### Work to complete
Every entry, from the first line to the last, should be output exactly.

+-------+

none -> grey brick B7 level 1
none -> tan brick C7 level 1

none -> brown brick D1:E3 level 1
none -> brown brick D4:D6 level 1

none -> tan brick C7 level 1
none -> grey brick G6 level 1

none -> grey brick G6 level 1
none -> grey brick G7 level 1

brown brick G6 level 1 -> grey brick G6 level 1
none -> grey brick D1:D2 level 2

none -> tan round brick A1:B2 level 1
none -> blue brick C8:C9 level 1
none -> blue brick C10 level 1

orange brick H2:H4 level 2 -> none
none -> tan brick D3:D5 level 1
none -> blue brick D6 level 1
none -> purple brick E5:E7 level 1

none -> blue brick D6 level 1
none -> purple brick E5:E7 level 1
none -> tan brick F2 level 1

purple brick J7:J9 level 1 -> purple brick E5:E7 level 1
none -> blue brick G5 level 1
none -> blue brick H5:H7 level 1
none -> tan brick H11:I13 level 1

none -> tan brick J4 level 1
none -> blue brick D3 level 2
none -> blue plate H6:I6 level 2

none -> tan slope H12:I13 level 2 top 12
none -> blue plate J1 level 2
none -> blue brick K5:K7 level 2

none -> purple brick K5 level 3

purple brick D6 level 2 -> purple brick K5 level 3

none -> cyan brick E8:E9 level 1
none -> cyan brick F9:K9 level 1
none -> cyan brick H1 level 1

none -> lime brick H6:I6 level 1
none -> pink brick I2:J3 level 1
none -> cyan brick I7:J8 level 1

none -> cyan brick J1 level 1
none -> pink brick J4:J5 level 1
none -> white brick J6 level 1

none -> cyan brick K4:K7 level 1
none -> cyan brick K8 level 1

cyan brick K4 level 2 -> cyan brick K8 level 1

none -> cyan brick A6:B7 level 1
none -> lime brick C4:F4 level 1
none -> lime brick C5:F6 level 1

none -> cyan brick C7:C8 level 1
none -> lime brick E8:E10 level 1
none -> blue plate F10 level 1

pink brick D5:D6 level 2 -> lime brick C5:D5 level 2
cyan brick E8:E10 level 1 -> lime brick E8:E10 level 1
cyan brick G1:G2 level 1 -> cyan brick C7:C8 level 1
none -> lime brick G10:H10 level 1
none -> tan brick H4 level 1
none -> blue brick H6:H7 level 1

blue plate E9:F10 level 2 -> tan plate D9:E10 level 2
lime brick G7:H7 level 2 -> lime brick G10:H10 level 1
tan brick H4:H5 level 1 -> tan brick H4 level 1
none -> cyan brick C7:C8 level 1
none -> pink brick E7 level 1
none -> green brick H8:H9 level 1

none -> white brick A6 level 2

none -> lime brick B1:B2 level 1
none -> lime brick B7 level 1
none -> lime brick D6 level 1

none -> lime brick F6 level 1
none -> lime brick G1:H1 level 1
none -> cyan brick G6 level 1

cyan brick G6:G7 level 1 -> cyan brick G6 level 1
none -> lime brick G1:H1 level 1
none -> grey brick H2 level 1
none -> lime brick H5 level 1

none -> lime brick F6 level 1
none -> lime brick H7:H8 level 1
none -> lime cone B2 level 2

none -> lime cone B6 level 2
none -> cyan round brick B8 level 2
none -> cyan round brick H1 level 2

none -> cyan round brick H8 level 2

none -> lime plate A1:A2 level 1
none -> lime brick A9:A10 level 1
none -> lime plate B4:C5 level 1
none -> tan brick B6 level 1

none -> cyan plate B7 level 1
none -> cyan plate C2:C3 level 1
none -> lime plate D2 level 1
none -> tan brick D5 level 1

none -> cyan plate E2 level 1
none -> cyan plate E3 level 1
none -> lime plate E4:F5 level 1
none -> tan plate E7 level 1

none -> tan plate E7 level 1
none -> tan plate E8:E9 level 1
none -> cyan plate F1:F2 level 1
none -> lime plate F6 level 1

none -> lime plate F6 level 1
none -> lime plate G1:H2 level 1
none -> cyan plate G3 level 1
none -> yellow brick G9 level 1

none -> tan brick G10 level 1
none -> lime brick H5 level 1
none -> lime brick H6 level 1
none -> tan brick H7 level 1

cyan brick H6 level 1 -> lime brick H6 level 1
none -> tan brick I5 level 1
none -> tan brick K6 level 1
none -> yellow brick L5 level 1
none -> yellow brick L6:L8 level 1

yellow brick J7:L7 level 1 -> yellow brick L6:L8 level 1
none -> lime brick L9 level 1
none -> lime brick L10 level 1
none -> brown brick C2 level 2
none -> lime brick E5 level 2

+-------+

### Answer
none -> grey brick B7 level 1
none -> tan brick C7 level 1

none -> brown brick D1:E3 level 1
none -> brown brick D4:D6 level 1

none -> tan brick C7 level 1
none -> grey brick G6 level 1

none -> grey brick G6 level 1
none -> grey brick G7 level 1

brown brick G6 level 1 -> grey brick G6 level 1
none -> grey brick D1:D2 level 2

none -> tan round brick A1:B2 level 1
none -> blue brick C8:C9 level 1
none -> blue brick C10 level 1

orange brick H2:H4 level 2 -> none
none -> tan brick D3:D5 level 1
none -> blue brick D6 level 1
none -> purple brick E5:E7 level 1

none -> blue brick D6 level 1
none -> purple brick E5:E7 level 1
none -> tan brick F2 level 1

purple brick J7:J9 level 1 -> purple brick E5:E7 level 1
none -> blue brick G5 level 1
none -> blue brick H5:H7 level 1
none -> tan brick H11:I13 level 1

none -> tan brick J4 level 1
none -> blue brick D3 level 2
none -> blue plate H6:I6 level 2

none -> tan slope H12:I13 level 2 top 12
none -> blue plate J1 level 2
none -> blue brick K5:K7 level 2

none -> purple brick K5 level 3

purple brick D6 level 2 -> purple brick K5 level 3

none -> cyan brick E8:E9 level 1
none -> cyan brick F9:K9 level 1
none -> cyan brick H1 level 1

none -> lime brick H6:I6 level 1
none -> pink brick I2:J3 level 1
none -> cyan brick I7:J8 level 1

none -> cyan brick J1 level 1
none -> pink brick J4:J5 level 1
none -> white brick J6 level 1

none -> cyan brick K4:K7 level 1
none -> cyan brick K8 level 1

cyan brick K4 level 2 -> cyan brick K8 level 1

none -> cyan brick A6:B7 level 1
none -> lime brick C4:F4 level 1
none -> lime brick C5:F6 level 1

none -> cyan brick C7:C8 level 1
none -> lime brick E8:E10 level 1
none -> blue plate F10 level 1

pink brick D5:D6 level 2 -> lime brick C5:D5 level 2
cyan brick E8:E10 level 1 -> lime brick E8:E10 level 1
cyan brick G1:G2 level 1 -> cyan brick C7:C8 level 1
none -> lime brick G10:H10 level 1
none -> tan brick H4 level 1
none -> blue brick H6:H7 level 1

blue plate E9:F10 level 2 -> tan plate D9:E10 level 2
lime brick G7:H7 level 2 -> lime brick G10:H10 level 1
tan brick H4:H5 level 1 -> tan brick H4 level 1
none -> cyan brick C7:C8 level 1
none -> pink brick E7 level 1
none -> green brick H8:H9 level 1

none -> white brick A6 level 2

none -> lime brick B1:B2 level 1
none -> lime brick B7 level 1
none -> lime brick D6 level 1

none -> lime brick F6 level 1
none -> lime brick G1:H1 level 1
none -> cyan brick G6 level 1

cyan brick G6:G7 level 1 -> cyan brick G6 level 1
none -> lime brick G1:H1 level 1
none -> grey brick H2 level 1
none -> lime brick H5 level 1

none -> lime brick F6 level 1
none -> lime brick H7:H8 level 1
none -> lime cone B2 level 2

none -> lime cone B6 level 2
none -> cyan round brick B8 level 2
none -> cyan round brick H1 level 2

none -> cyan round brick H8 level 2

none -> lime plate A1:A2 level 1
none -> lime brick A9:A10 level 1
none -> lime plate B4:C5 level 1
none -> tan brick B6 level 1

none -> cyan plate B7 level 1
none -> cyan plate C2:C3 level 1
none -> lime plate D2 level 1
none -> tan brick D5 level 1

none -> cyan plate E2 level 1
none -> cyan plate E3 level 1
none -> lime plate E4:F5 level 1
none -> tan plate E7 level 1

none -> tan plate E7 level 1
none -> tan plate E8:E9 level 1
none -> cyan plate F1:F2 level 1
none -> lime plate F6 level 1

none -> lime plate F6 level 1
none -> lime plate G1:H2 level 1
none -> cyan plate G3 level 1
none -> yellow brick G9 level 1

none -> tan brick G10 level 1
none -> lime brick H5 level 1
none -> lime brick H6 level 1
none -> tan brick H7 level 1

cyan brick H6 level 1 -> lime brick H6 level 1
none -> tan brick I5 level 1
none -> tan brick K6 level 1
none -> yellow brick L5 level 1
none -> yellow brick L6:L8 level 1

yellow brick J7:L7 level 1 -> yellow brick L6:L8 level 1
none -> lime brick L9 level 1
none -> lime brick L10 level 1
none -> brown brick C2 level 2
none -> lime brick E5 level 2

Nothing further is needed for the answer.